◆ Records for processing

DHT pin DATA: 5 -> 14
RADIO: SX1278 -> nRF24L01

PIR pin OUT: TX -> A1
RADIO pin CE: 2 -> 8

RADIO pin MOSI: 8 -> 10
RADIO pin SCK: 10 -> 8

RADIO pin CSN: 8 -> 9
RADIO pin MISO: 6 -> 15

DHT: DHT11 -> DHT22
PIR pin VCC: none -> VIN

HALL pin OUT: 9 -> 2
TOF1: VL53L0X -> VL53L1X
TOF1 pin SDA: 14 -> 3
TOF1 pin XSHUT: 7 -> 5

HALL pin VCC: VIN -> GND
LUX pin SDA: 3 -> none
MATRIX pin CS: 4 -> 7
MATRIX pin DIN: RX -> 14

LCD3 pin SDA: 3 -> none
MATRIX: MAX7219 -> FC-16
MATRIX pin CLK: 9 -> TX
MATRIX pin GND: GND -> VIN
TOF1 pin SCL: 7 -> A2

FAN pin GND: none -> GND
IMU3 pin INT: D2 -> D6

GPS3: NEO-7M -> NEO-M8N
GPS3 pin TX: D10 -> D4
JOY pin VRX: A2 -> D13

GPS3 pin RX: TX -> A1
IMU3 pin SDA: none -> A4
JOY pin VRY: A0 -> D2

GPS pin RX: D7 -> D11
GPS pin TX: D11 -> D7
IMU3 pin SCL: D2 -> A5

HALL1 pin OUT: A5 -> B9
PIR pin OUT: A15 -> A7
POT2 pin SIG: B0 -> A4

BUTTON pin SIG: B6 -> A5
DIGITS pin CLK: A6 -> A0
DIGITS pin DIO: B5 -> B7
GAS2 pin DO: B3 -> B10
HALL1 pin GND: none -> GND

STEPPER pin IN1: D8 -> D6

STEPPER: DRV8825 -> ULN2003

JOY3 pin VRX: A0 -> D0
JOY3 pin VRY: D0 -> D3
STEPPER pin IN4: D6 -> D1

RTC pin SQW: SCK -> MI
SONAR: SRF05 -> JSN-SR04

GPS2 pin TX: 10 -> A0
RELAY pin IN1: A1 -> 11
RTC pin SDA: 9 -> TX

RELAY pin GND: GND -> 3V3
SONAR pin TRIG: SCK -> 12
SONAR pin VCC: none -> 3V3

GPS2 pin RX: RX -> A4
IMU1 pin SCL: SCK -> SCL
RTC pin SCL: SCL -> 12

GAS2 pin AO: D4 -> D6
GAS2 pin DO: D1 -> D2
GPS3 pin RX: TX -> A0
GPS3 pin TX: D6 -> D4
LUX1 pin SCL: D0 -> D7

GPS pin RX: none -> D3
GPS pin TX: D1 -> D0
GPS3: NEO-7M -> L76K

◆ Exercise details
Report each line of the records that holds the word "RELAY".

◆ Written reply
RELAY pin IN1: A1 -> 11
RELAY pin GND: GND -> 3V3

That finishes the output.